*EXERCISE REQUIREMENTS*
Filter the entries below down to the lines containing the string "shorter". Copy each such line in full.

*SUPPLIED MATERIAL*
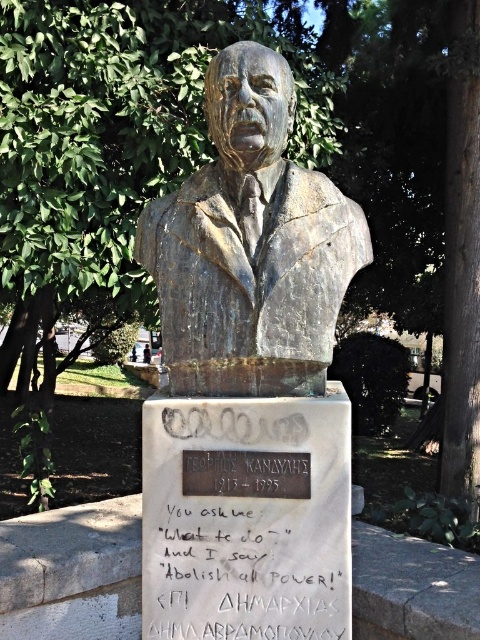
You are a tour guide explaining the sculpture to visitors. Pointing at the bronze bust at center and the bronze plaque at center, you want to mention their positions. Which one is nearer to the visitors?

The bronze bust at center is closer to the viewer than the bronze plaque at center.

You are an art conservator assessing the bronze bust at center and bronze plaque at center in the park. Which object has a greater width according to the description?

The bronze bust at center has a greater width than the bronze plaque at center.

You are a photographer standing in front of the bronze bust in the park. You want to take a photo that includes both the point at coordinates point (300, 202) and point (274, 608). Which point should you focus on first to ensure both are in sharp focus?

You should focus on point (300, 202) first because it is closer to the camera than point (274, 608). This ensures the closer point is in focus, and the farther point will also be sharp due to depth of field.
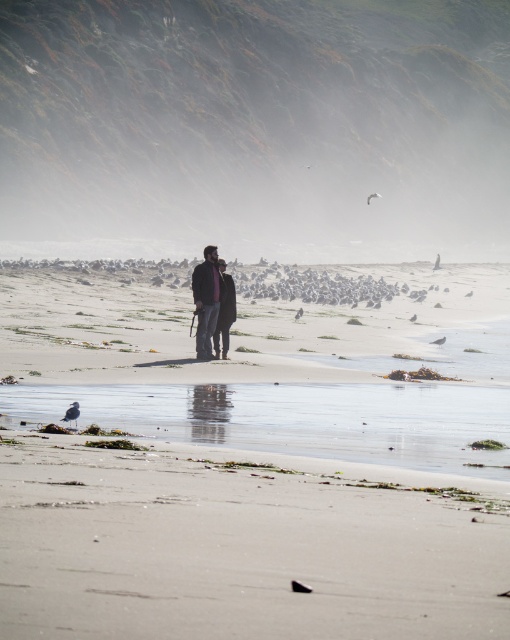
You are a photographer standing on the beach and want to capture both the foggy mist at upper center and the matte black jacket at center in a single photo. Given that your camera has a maximum focus range of 200 feet, will you be able to include both subjects in the same frame without moving?

The foggy mist at upper center and matte black jacket at center are 217.81 feet apart from each other. Since the distance exceeds the camera maximum focus range of 200 feet, you cannot capture both in the same frame without moving.

You are standing on the beach and want to walk towards the smooth sand at lower center. Will you pass through the foggy mist at upper center first?

Yes, you will pass through the foggy mist at upper center first because it is closer to you than the smooth sand at lower center.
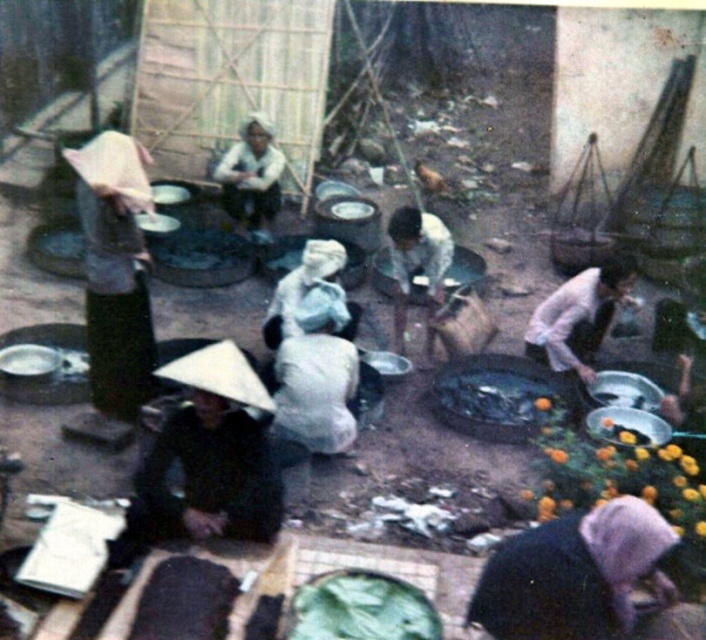
Does matte black conical hat at left come behind light pink fabric at lower right?

No, matte black conical hat at left is in front of light pink fabric at lower right.

Does matte black conical hat at left have a lesser width compared to light pink fabric at lower right?

Indeed, matte black conical hat at left has a lesser width compared to light pink fabric at lower right.

Find the location of a particular element. The width and height of the screenshot is (706, 640). matte black conical hat at left is located at coordinates (114, 284).

Locate an element on the screen. This screenshot has width=706, height=640. matte black conical hat at left is located at coordinates (114, 284).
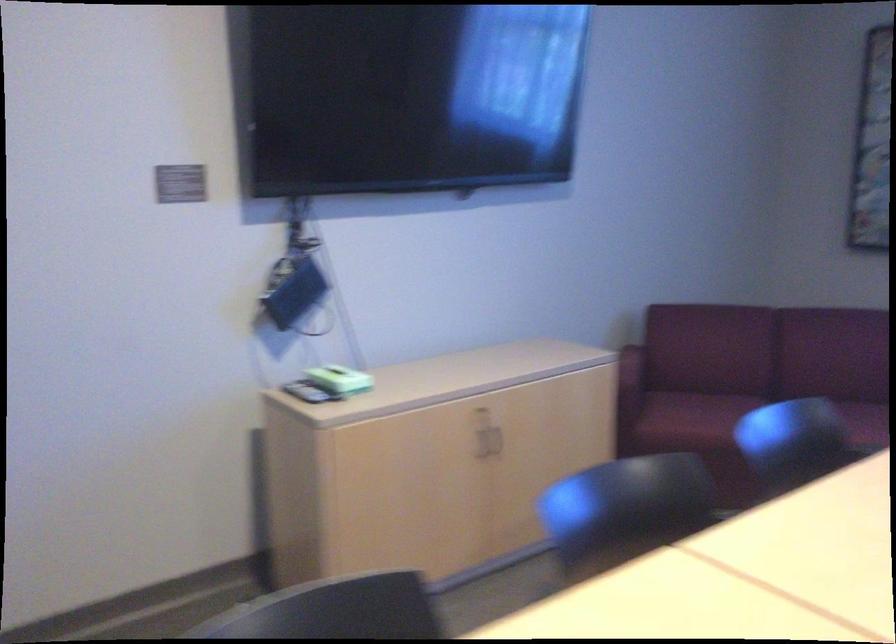
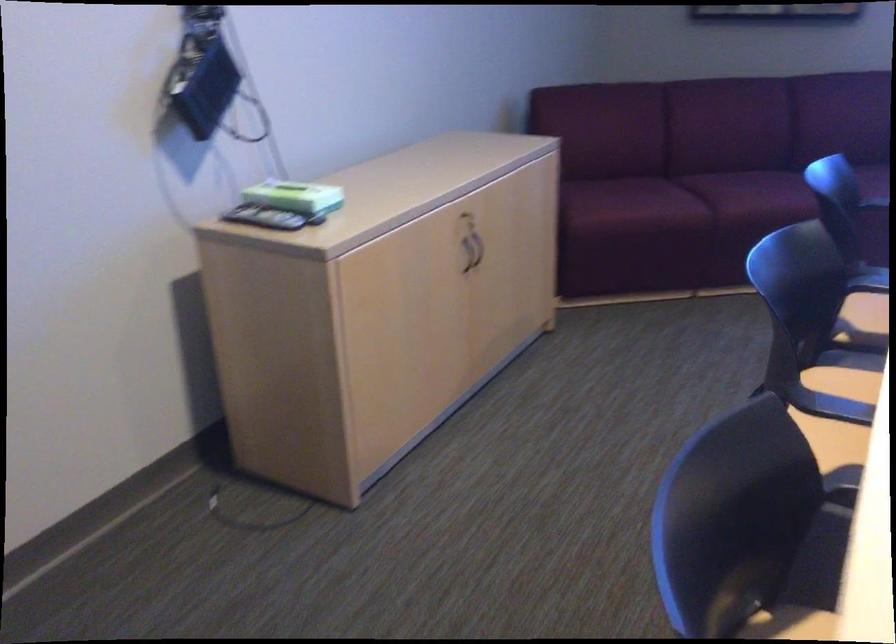
Where in the second image is the point corresponding to point 462,372 from the first image?

(428, 175)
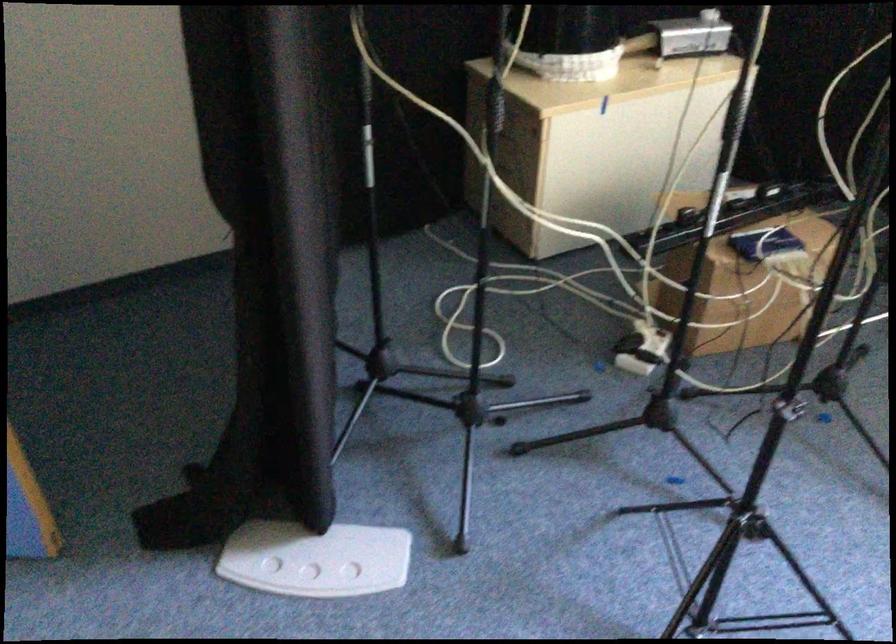
Where would you press the white foot pedal? Please return your answer as a coordinate pair (x, y).

(315, 559)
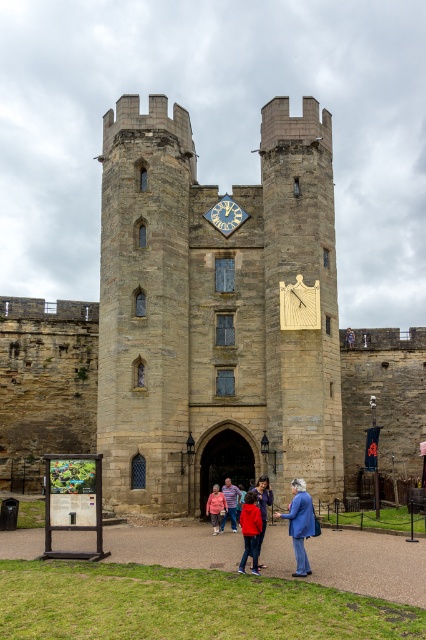
Between stone archway at center and goldmetallicclock at center, which one has more height?

Standing taller between the two is stone archway at center.

What do you see at coordinates (224, 464) in the screenshot? I see `stone archway at center` at bounding box center [224, 464].

The image size is (426, 640). Find the location of `stone archway at center`. stone archway at center is located at coordinates (224, 464).

Who is more distant from viewer, (249, 548) or (236, 228)?

Point (236, 228)

Does red fleece jacket at center have a greater width compared to goldmetallicclock at center?

In fact, red fleece jacket at center might be narrower than goldmetallicclock at center.

Describe the element at coordinates (250, 531) in the screenshot. The width and height of the screenshot is (426, 640). I see `red fleece jacket at center` at that location.

This screenshot has height=640, width=426. I want to click on red fleece jacket at center, so click(250, 531).

Between blue fabric coat at lower center and pink fabric jacket at center, which one has less height?

pink fabric jacket at center is shorter.

In the scene shown: Between blue fabric coat at lower center and pink fabric jacket at center, which one is positioned higher?

blue fabric coat at lower center

Which is behind, point (299, 573) or point (213, 502)?

Positioned behind is point (213, 502).

Identify the location of blue fabric coat at lower center. Image resolution: width=426 pixels, height=640 pixels. (299, 524).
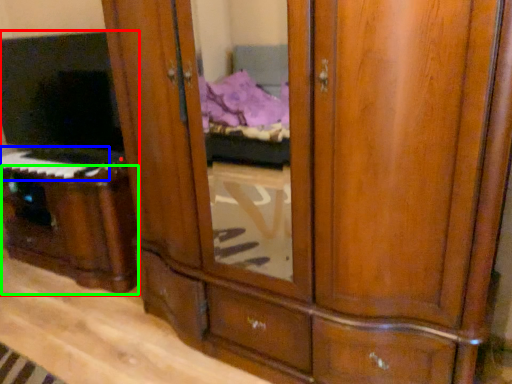
Question: Which object is the farthest from entertainment center (highlighted by a red box)? Choose among these: musical keyboard (highlighted by a blue box) or vanity (highlighted by a green box).

Choices:
 (A) musical keyboard
 (B) vanity

Answer: (A)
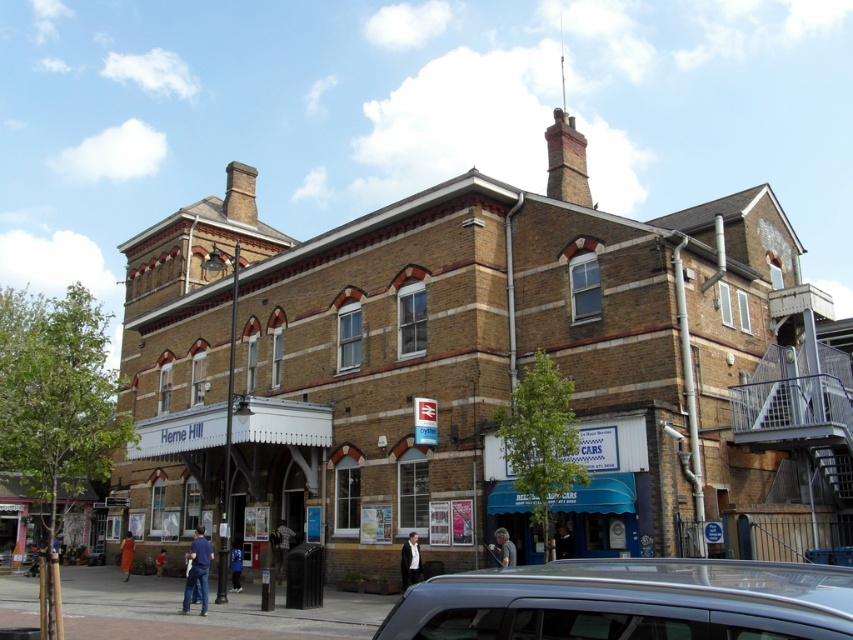
Between silver metallic car at lower right and blue matte awning at lower center, which one appears on the left side from the viewer's perspective?

From the viewer's perspective, silver metallic car at lower right appears more on the left side.

Consider the image. Does silver metallic car at lower right have a smaller size compared to blue matte awning at lower center?

Incorrect, silver metallic car at lower right is not smaller in size than blue matte awning at lower center.

This screenshot has width=853, height=640. In order to click on silver metallic car at lower right in this screenshot , I will do `click(630, 602)`.

Is silver metallic car at lower right closer to the viewer compared to white wooden awning at center?

Yes.

Does point (535, 576) lie in front of point (149, 432)?

That is True.

This screenshot has width=853, height=640. I want to click on silver metallic car at lower right, so click(630, 602).

Image resolution: width=853 pixels, height=640 pixels. I want to click on silver metallic car at lower right, so point(630,602).

Which is below, blue matte awning at lower center or white wooden awning at center?

white wooden awning at center is lower down.

Where is `blue matte awning at lower center`? blue matte awning at lower center is located at coordinates (610, 490).

Who is more distant from viewer, (608,531) or (252,493)?

Positioned behind is point (252,493).

Find the location of a particular element. blue matte awning at lower center is located at coordinates (610, 490).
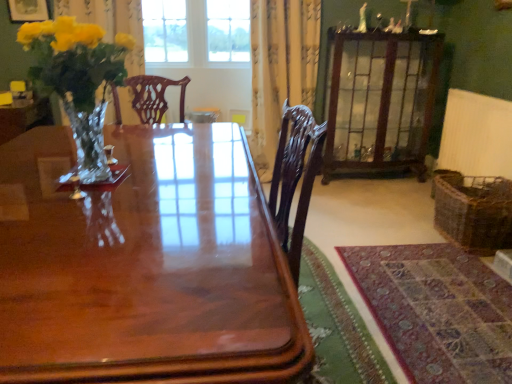
Question: From the image's perspective, is shiny glass vase with yellow flowers at left above or below clear glass window at upper center?

Choices:
 (A) above
 (B) below

Answer: (B)

Question: Is shiny glass vase with yellow flowers at left taller or shorter than clear glass window at upper center?

Choices:
 (A) short
 (B) tall

Answer: (A)

Question: Considering the real-world distances, which object is farthest from the white textured radiator at right?

Choices:
 (A) woven brown basket at lower right
 (B) clear glass window at upper center
 (C) matte gold picture frame at upper left
 (D) wooden glass cabinet at upper right
 (E) glossy wood table at center

Answer: (C)

Question: Which of these objects is positioned closest to the matte gold picture frame at upper left?

Choices:
 (A) white textured radiator at right
 (B) wooden glass cabinet at upper right
 (C) clear glass window at upper center
 (D) rug with intricate patterns at lower right
 (E) yellow floral-patterned curtain at upper center

Answer: (C)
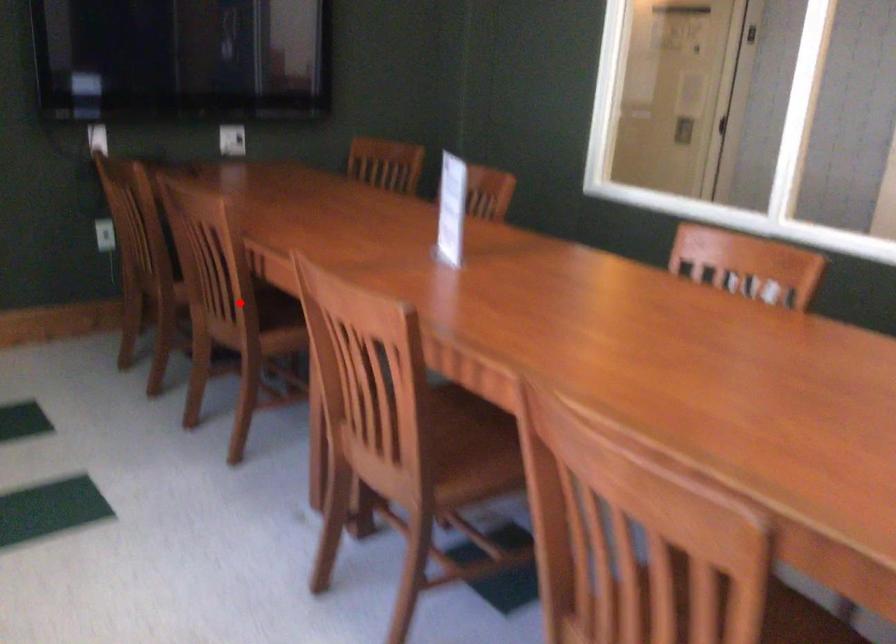
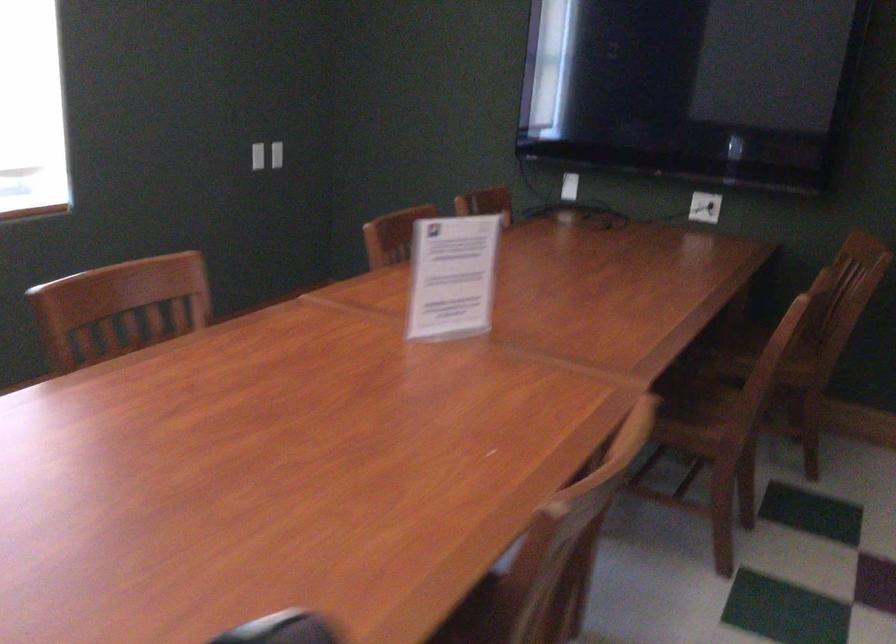
Question: I am providing you with two images of the same scene from different viewpoints. A red point is marked on the first image. Is the red point's position out of view in image 2?

Choices:
 (A) Yes
 (B) No

Answer: (A)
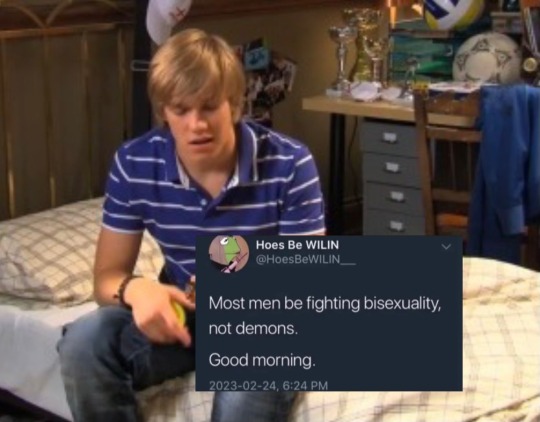
Where is `chair`? The height and width of the screenshot is (422, 540). chair is located at coordinates (451, 198), (456, 228), (426, 180).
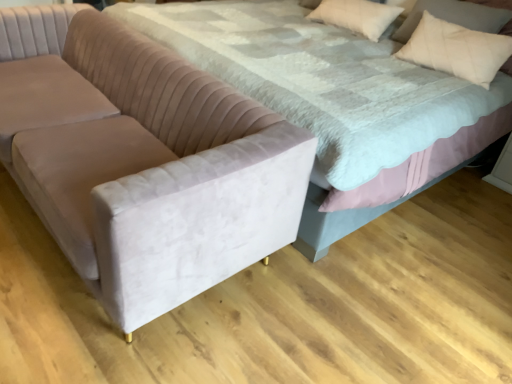
Question: Does beige cotton pillow at upper right have a larger size compared to velvet couch at left?

Choices:
 (A) no
 (B) yes

Answer: (A)

Question: Is the depth of beige cotton pillow at upper right less than that of velvet couch at left?

Choices:
 (A) no
 (B) yes

Answer: (A)

Question: From a real-world perspective, does beige cotton pillow at upper right stand above velvet couch at left?

Choices:
 (A) yes
 (B) no

Answer: (A)

Question: From the image's perspective, is beige cotton pillow at upper right above velvet couch at left?

Choices:
 (A) yes
 (B) no

Answer: (A)

Question: Is beige cotton pillow at upper right not near velvet couch at left?

Choices:
 (A) no
 (B) yes

Answer: (B)

Question: Would you say velvet bed at center is inside or outside white soft pillow at upper right?

Choices:
 (A) outside
 (B) inside

Answer: (A)

Question: From a real-world perspective, is velvet bed at center physically located above or below white soft pillow at upper right?

Choices:
 (A) below
 (B) above

Answer: (A)

Question: In the image, is velvet bed at center positioned in front of or behind white soft pillow at upper right?

Choices:
 (A) front
 (B) behind

Answer: (A)

Question: Is point (316, 198) closer or farther from the camera than point (312, 18)?

Choices:
 (A) closer
 (B) farther

Answer: (A)

Question: Based on their positions, is velvet couch at left located to the left or right of velvet bed at center?

Choices:
 (A) left
 (B) right

Answer: (A)

Question: Based on their sizes in the image, would you say velvet couch at left is bigger or smaller than velvet bed at center?

Choices:
 (A) small
 (B) big

Answer: (A)

Question: From the image's perspective, is velvet couch at left above or below velvet bed at center?

Choices:
 (A) below
 (B) above

Answer: (A)

Question: Is velvet couch at left taller or shorter than velvet bed at center?

Choices:
 (A) short
 (B) tall

Answer: (A)

Question: Looking at the image, does velvet couch at left seem bigger or smaller compared to white soft pillow at upper right?

Choices:
 (A) small
 (B) big

Answer: (B)

Question: Considering the positions of velvet couch at left and white soft pillow at upper right in the image, is velvet couch at left wider or thinner than white soft pillow at upper right?

Choices:
 (A) wide
 (B) thin

Answer: (A)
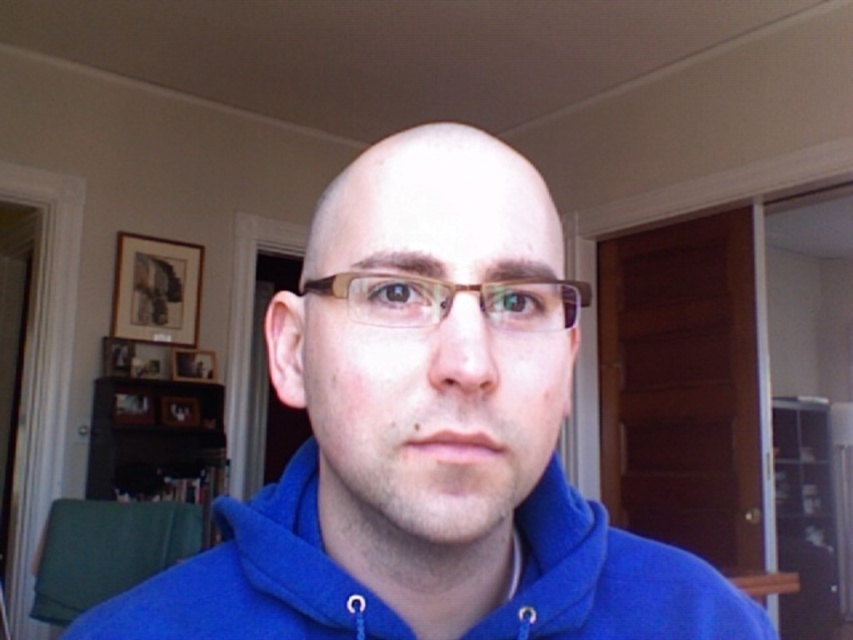
Question: Is blue matte hoodie at center to the right of brown translucent glasses at center from the viewer's perspective?

Choices:
 (A) yes
 (B) no

Answer: (B)

Question: Can you confirm if blue matte hoodie at center is bigger than brown translucent glasses at center?

Choices:
 (A) yes
 (B) no

Answer: (A)

Question: Which object is closer to the camera taking this photo?

Choices:
 (A) brown translucent glasses at center
 (B) blue fleece jacket at center

Answer: (A)

Question: Is blue fleece jacket at center positioned at the back of brown translucent glasses at center?

Choices:
 (A) yes
 (B) no

Answer: (A)

Question: Which of the following is the farthest from the observer?

Choices:
 (A) blue fleece jacket at center
 (B) blue matte hoodie at center

Answer: (A)

Question: Which point is closer to the camera?

Choices:
 (A) brown translucent glasses at center
 (B) blue matte hoodie at center

Answer: (B)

*ANSWER AREA*
pink fabric jacket at center is shorter.
Question: Is shiny glass vase with yellow flowers at left taller or shorter than clear glass window at upper center?
Question: Is velvet couch at left taller or shorter than velvet bed at center?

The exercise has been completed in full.